Given records
***

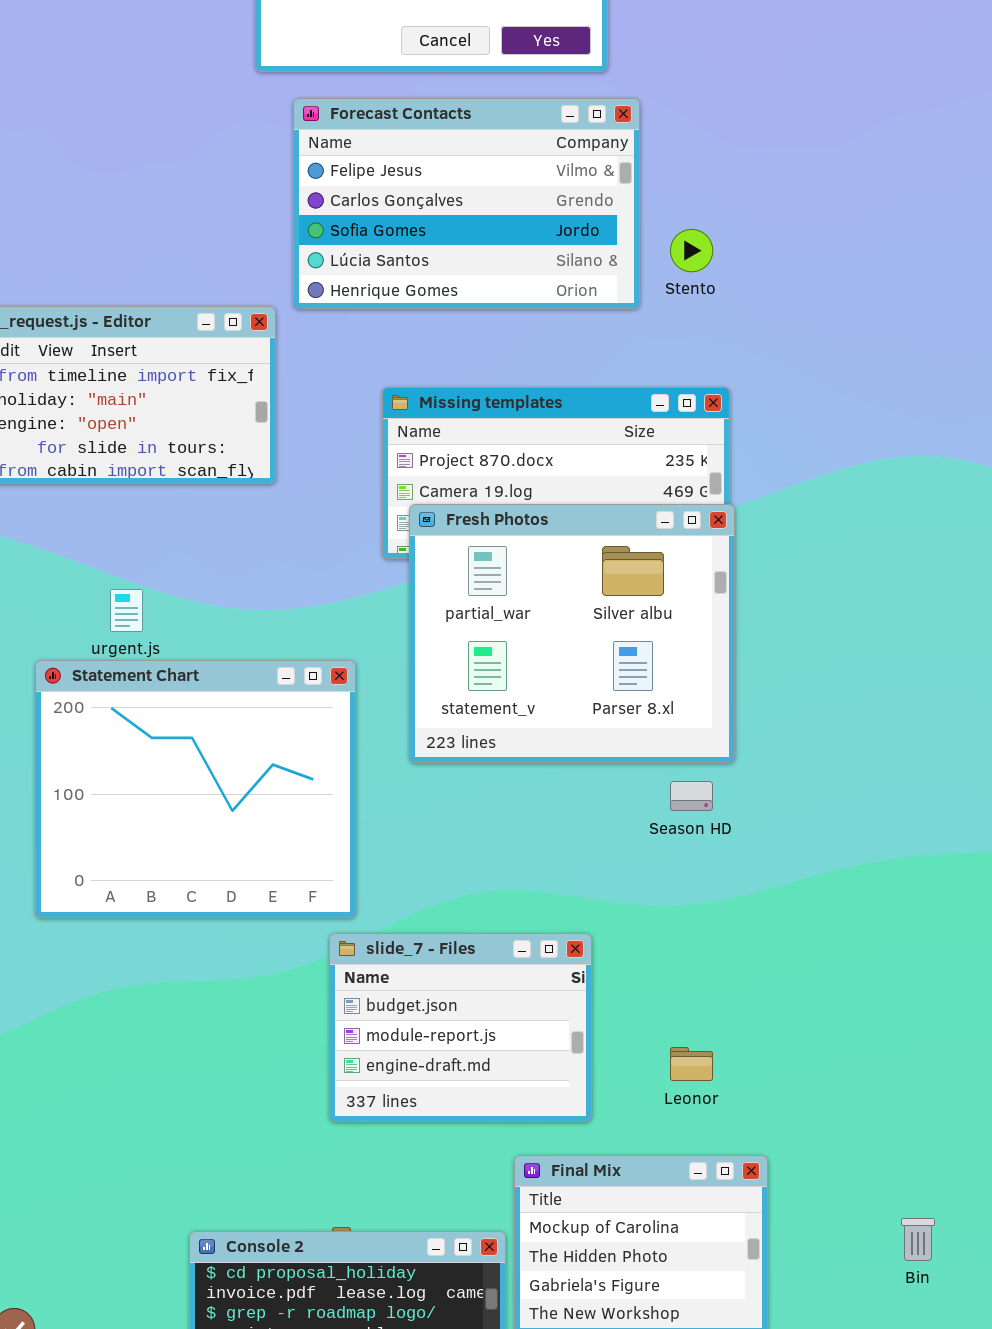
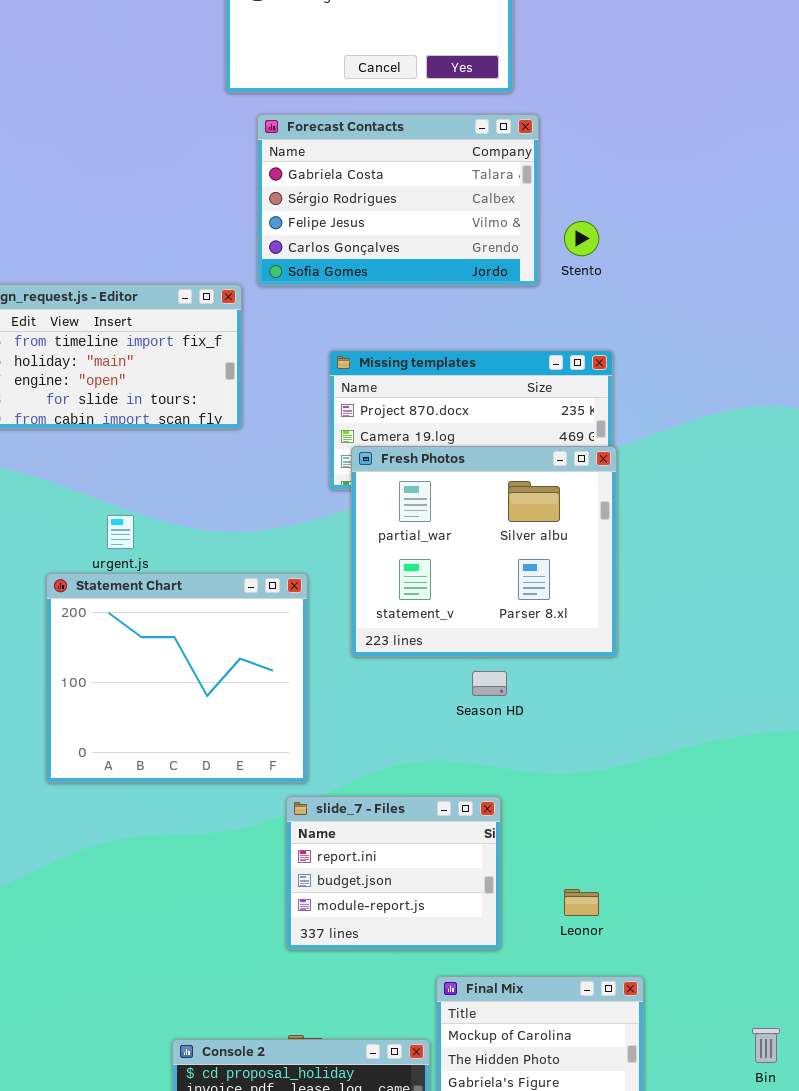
Forecast Contacts: [293,98,640,309] -> [257,114,539,286], scrolled up 2 rows
Season HD: [670,781,713,811] -> [472,671,507,696], moved
slide_7 - Files: [329,933,592,1122] -> [286,796,501,950], scrolled up 1 row

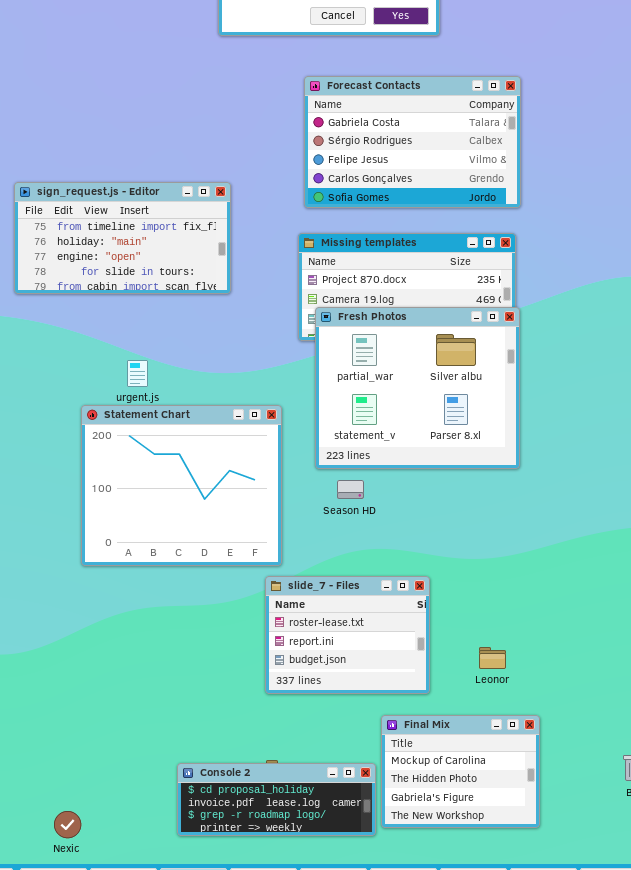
Forecast Contacts: [257,114,539,286] -> [304,76,521,208], moved
Season HD: [472,671,507,696] -> [337,480,364,499], moved
slide_7 - Files: [286,796,501,950] -> [265,576,430,694], scrolled up 1 row

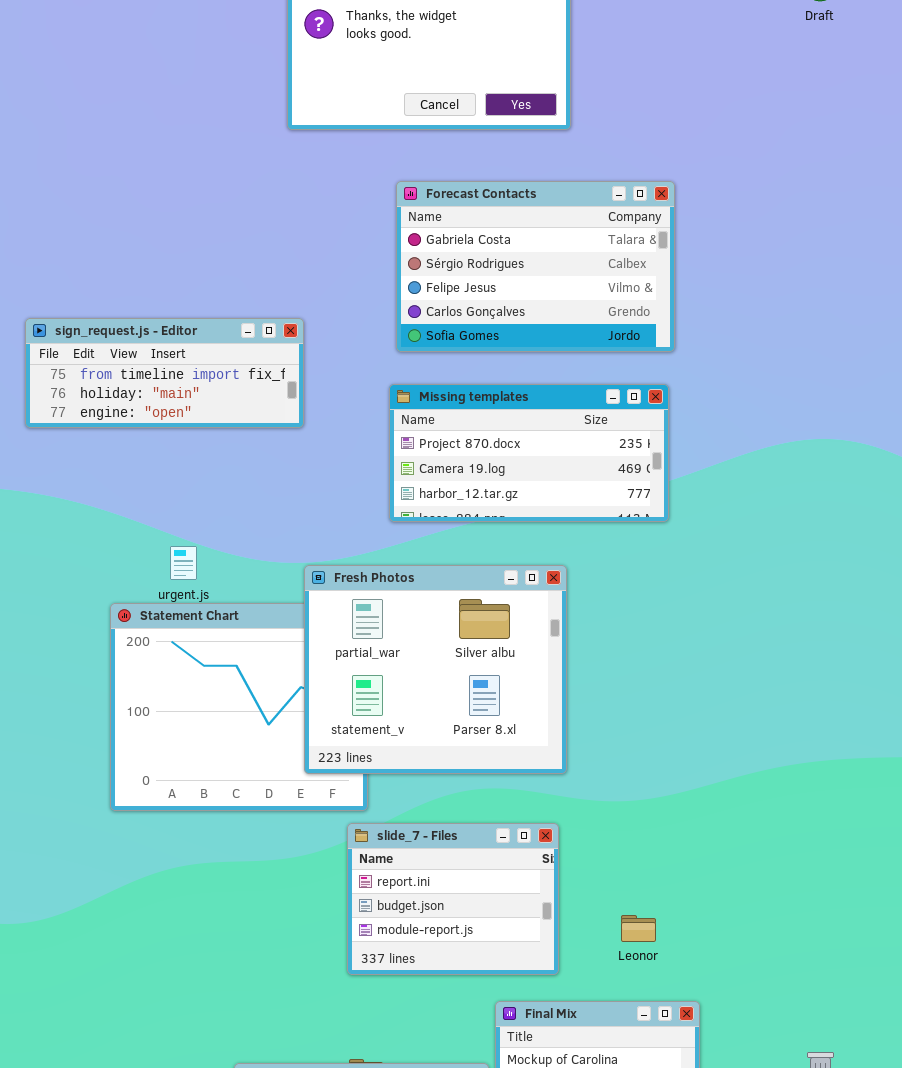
sign_request.js - Editor: [14,182,231,294] -> [25,318,304,428], resized
Fresh Photos: [315,307,520,469] -> [304,565,567,774], moved
slide_7 - Files: [265,576,430,694] -> [347,823,559,975], scrolled down 1 row

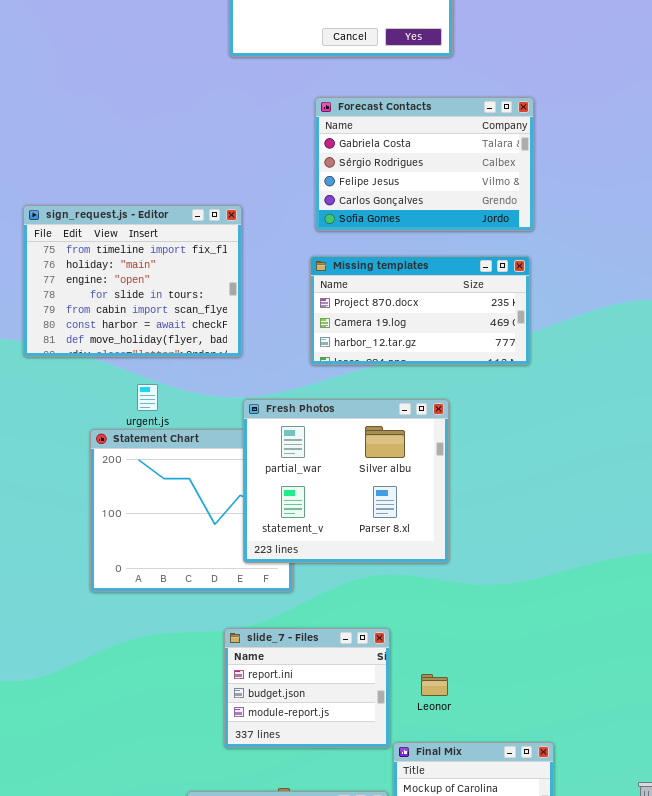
sign_request.js - Editor: [25,318,304,428] -> [23,205,242,357], resized
slide_7 - Files: [347,823,559,975] -> [224,628,390,748], moved
Leonor: [621,915,656,942] -> [421,674,448,696], moved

***

What is required
Copy all lines from the material that include "Editor".

Result
sign_request.js - Editor: [14,182,231,294] -> [25,318,304,428], resized
sign_request.js - Editor: [25,318,304,428] -> [23,205,242,357], resized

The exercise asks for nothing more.